Each line below should be copied exactly as it stands.

#### Source data

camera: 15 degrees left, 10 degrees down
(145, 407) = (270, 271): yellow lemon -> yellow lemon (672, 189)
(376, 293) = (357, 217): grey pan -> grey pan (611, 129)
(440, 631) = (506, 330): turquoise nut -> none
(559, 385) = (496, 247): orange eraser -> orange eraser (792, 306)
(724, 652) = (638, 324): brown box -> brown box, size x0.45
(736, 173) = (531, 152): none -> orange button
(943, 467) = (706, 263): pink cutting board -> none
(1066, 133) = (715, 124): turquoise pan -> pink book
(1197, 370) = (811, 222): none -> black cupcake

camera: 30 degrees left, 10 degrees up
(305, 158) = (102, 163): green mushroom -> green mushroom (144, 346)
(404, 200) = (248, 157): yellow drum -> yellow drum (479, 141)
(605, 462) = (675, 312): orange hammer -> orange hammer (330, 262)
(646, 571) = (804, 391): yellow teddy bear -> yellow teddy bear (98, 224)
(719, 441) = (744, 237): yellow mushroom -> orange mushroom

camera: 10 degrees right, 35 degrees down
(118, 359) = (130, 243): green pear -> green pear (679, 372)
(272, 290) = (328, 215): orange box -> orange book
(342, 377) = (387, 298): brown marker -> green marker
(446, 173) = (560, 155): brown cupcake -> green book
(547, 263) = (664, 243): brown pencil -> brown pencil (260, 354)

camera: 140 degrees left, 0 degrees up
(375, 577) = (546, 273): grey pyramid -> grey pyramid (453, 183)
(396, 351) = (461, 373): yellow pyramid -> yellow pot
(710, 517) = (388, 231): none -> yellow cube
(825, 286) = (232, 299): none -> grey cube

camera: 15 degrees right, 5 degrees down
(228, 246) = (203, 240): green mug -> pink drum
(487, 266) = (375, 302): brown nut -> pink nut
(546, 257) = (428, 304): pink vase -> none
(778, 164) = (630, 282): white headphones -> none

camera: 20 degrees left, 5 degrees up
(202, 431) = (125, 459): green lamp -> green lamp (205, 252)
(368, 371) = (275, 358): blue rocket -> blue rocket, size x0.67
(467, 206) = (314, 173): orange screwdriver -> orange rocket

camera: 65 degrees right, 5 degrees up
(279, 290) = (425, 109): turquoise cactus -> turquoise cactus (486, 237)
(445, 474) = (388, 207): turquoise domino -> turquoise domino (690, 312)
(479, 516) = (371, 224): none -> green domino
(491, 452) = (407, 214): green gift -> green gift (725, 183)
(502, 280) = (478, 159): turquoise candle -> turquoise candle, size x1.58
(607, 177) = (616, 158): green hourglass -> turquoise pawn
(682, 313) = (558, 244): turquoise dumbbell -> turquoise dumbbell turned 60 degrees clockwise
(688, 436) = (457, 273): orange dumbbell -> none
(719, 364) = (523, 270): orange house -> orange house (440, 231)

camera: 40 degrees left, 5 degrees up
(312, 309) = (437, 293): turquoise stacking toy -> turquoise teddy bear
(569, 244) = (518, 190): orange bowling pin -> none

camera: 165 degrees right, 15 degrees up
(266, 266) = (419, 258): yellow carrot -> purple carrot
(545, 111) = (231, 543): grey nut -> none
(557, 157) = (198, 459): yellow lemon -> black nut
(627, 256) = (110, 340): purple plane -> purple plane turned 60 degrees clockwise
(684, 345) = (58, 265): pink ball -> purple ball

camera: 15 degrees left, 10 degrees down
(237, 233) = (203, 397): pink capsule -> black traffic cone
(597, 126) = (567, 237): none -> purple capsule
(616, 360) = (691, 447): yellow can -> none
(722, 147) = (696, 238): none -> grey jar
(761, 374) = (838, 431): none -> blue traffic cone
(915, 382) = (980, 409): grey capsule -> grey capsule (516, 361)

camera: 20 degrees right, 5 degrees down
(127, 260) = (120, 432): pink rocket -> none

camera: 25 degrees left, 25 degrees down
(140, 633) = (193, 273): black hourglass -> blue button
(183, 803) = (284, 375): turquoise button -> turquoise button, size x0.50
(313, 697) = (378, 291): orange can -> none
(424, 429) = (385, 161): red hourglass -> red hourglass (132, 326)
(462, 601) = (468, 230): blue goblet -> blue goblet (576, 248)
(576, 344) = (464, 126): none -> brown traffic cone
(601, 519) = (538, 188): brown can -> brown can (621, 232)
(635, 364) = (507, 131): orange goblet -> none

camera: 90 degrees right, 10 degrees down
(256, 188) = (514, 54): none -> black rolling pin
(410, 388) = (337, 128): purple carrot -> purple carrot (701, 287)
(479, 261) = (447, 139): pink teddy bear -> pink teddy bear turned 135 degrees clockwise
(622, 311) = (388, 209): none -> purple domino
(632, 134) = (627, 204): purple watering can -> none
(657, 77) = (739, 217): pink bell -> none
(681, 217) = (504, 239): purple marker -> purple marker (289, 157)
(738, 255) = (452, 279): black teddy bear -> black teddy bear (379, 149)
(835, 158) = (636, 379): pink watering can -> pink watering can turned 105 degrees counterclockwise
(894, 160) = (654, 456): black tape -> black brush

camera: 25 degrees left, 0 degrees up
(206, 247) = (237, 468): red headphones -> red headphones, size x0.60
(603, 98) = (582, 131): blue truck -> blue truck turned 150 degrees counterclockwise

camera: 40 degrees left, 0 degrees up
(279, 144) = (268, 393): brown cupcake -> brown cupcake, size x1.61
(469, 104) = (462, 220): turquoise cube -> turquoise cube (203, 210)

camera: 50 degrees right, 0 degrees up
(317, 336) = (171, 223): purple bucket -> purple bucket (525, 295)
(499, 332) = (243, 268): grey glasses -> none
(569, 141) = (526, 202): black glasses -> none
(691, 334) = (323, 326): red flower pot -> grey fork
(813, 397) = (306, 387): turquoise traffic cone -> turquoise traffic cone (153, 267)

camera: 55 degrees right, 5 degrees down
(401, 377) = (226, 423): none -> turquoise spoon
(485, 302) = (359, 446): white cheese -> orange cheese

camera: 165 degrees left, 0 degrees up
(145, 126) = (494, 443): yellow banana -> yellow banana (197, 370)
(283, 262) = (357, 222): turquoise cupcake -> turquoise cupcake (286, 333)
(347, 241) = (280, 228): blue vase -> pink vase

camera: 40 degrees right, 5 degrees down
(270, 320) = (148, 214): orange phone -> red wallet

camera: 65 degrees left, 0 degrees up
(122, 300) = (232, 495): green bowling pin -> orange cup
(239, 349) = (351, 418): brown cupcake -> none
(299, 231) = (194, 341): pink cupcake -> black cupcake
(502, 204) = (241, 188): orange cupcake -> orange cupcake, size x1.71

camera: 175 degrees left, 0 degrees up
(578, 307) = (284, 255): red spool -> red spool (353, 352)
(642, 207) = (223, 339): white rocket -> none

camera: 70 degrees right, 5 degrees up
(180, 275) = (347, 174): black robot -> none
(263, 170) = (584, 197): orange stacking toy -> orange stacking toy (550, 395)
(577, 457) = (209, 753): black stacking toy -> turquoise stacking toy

########

> Answer area:
camera: 15 degrees left, 10 degrees down
(145, 407) = (270, 271): yellow lemon -> yellow lemon (672, 189)
(376, 293) = (357, 217): grey pan -> grey pan (611, 129)
(440, 631) = (506, 330): turquoise nut -> none
(559, 385) = (496, 247): orange eraser -> orange eraser (792, 306)
(724, 652) = (638, 324): brown box -> brown box, size x0.45
(736, 173) = (531, 152): none -> orange button
(943, 467) = (706, 263): pink cutting board -> none
(1066, 133) = (715, 124): turquoise pan -> pink book
(1197, 370) = (811, 222): none -> black cupcake

camera: 30 degrees left, 10 degrees up
(305, 158) = (102, 163): green mushroom -> green mushroom (144, 346)
(404, 200) = (248, 157): yellow drum -> yellow drum (479, 141)
(605, 462) = (675, 312): orange hammer -> orange hammer (330, 262)
(646, 571) = (804, 391): yellow teddy bear -> yellow teddy bear (98, 224)
(719, 441) = (744, 237): yellow mushroom -> orange mushroom

camera: 10 degrees right, 35 degrees down
(118, 359) = (130, 243): green pear -> green pear (679, 372)
(272, 290) = (328, 215): orange box -> orange book
(342, 377) = (387, 298): brown marker -> green marker
(446, 173) = (560, 155): brown cupcake -> green book
(547, 263) = (664, 243): brown pencil -> brown pencil (260, 354)

camera: 140 degrees left, 0 degrees up
(375, 577) = (546, 273): grey pyramid -> grey pyramid (453, 183)
(396, 351) = (461, 373): yellow pyramid -> yellow pot
(710, 517) = (388, 231): none -> yellow cube
(825, 286) = (232, 299): none -> grey cube

camera: 15 degrees right, 5 degrees down
(228, 246) = (203, 240): green mug -> pink drum
(487, 266) = (375, 302): brown nut -> pink nut
(546, 257) = (428, 304): pink vase -> none
(778, 164) = (630, 282): white headphones -> none

camera: 20 degrees left, 5 degrees up
(202, 431) = (125, 459): green lamp -> green lamp (205, 252)
(368, 371) = (275, 358): blue rocket -> blue rocket, size x0.67
(467, 206) = (314, 173): orange screwdriver -> orange rocket

camera: 65 degrees right, 5 degrees up
(279, 290) = (425, 109): turquoise cactus -> turquoise cactus (486, 237)
(445, 474) = (388, 207): turquoise domino -> turquoise domino (690, 312)
(479, 516) = (371, 224): none -> green domino
(491, 452) = (407, 214): green gift -> green gift (725, 183)
(502, 280) = (478, 159): turquoise candle -> turquoise candle, size x1.58
(607, 177) = (616, 158): green hourglass -> turquoise pawn
(682, 313) = (558, 244): turquoise dumbbell -> turquoise dumbbell turned 60 degrees clockwise
(688, 436) = (457, 273): orange dumbbell -> none
(719, 364) = (523, 270): orange house -> orange house (440, 231)

camera: 40 degrees left, 5 degrees up
(312, 309) = (437, 293): turquoise stacking toy -> turquoise teddy bear
(569, 244) = (518, 190): orange bowling pin -> none

camera: 165 degrees right, 15 degrees up
(266, 266) = (419, 258): yellow carrot -> purple carrot
(545, 111) = (231, 543): grey nut -> none
(557, 157) = (198, 459): yellow lemon -> black nut
(627, 256) = (110, 340): purple plane -> purple plane turned 60 degrees clockwise
(684, 345) = (58, 265): pink ball -> purple ball

camera: 15 degrees left, 10 degrees down
(237, 233) = (203, 397): pink capsule -> black traffic cone
(597, 126) = (567, 237): none -> purple capsule
(616, 360) = (691, 447): yellow can -> none
(722, 147) = (696, 238): none -> grey jar
(761, 374) = (838, 431): none -> blue traffic cone
(915, 382) = (980, 409): grey capsule -> grey capsule (516, 361)

camera: 20 degrees right, 5 degrees down
(127, 260) = (120, 432): pink rocket -> none

camera: 25 degrees left, 25 degrees down
(140, 633) = (193, 273): black hourglass -> blue button
(183, 803) = (284, 375): turquoise button -> turquoise button, size x0.50
(313, 697) = (378, 291): orange can -> none
(424, 429) = (385, 161): red hourglass -> red hourglass (132, 326)
(462, 601) = (468, 230): blue goblet -> blue goblet (576, 248)
(576, 344) = (464, 126): none -> brown traffic cone
(601, 519) = (538, 188): brown can -> brown can (621, 232)
(635, 364) = (507, 131): orange goblet -> none

camera: 90 degrees right, 10 degrees down
(256, 188) = (514, 54): none -> black rolling pin
(410, 388) = (337, 128): purple carrot -> purple carrot (701, 287)
(479, 261) = (447, 139): pink teddy bear -> pink teddy bear turned 135 degrees clockwise
(622, 311) = (388, 209): none -> purple domino
(632, 134) = (627, 204): purple watering can -> none
(657, 77) = (739, 217): pink bell -> none
(681, 217) = (504, 239): purple marker -> purple marker (289, 157)
(738, 255) = (452, 279): black teddy bear -> black teddy bear (379, 149)
(835, 158) = (636, 379): pink watering can -> pink watering can turned 105 degrees counterclockwise
(894, 160) = (654, 456): black tape -> black brush

camera: 25 degrees left, 0 degrees up
(206, 247) = (237, 468): red headphones -> red headphones, size x0.60
(603, 98) = (582, 131): blue truck -> blue truck turned 150 degrees counterclockwise

camera: 40 degrees left, 0 degrees up
(279, 144) = (268, 393): brown cupcake -> brown cupcake, size x1.61
(469, 104) = (462, 220): turquoise cube -> turquoise cube (203, 210)

camera: 50 degrees right, 0 degrees up
(317, 336) = (171, 223): purple bucket -> purple bucket (525, 295)
(499, 332) = (243, 268): grey glasses -> none
(569, 141) = (526, 202): black glasses -> none
(691, 334) = (323, 326): red flower pot -> grey fork
(813, 397) = (306, 387): turquoise traffic cone -> turquoise traffic cone (153, 267)

camera: 55 degrees right, 5 degrees down
(401, 377) = (226, 423): none -> turquoise spoon
(485, 302) = (359, 446): white cheese -> orange cheese

camera: 165 degrees left, 0 degrees up
(145, 126) = (494, 443): yellow banana -> yellow banana (197, 370)
(283, 262) = (357, 222): turquoise cupcake -> turquoise cupcake (286, 333)
(347, 241) = (280, 228): blue vase -> pink vase

camera: 40 degrees right, 5 degrees down
(270, 320) = (148, 214): orange phone -> red wallet

camera: 65 degrees left, 0 degrees up
(122, 300) = (232, 495): green bowling pin -> orange cup
(239, 349) = (351, 418): brown cupcake -> none
(299, 231) = (194, 341): pink cupcake -> black cupcake
(502, 204) = (241, 188): orange cupcake -> orange cupcake, size x1.71

camera: 175 degrees left, 0 degrees up
(578, 307) = (284, 255): red spool -> red spool (353, 352)
(642, 207) = (223, 339): white rocket -> none

camera: 70 degrees right, 5 degrees up
(180, 275) = (347, 174): black robot -> none
(263, 170) = (584, 197): orange stacking toy -> orange stacking toy (550, 395)
(577, 457) = (209, 753): black stacking toy -> turquoise stacking toy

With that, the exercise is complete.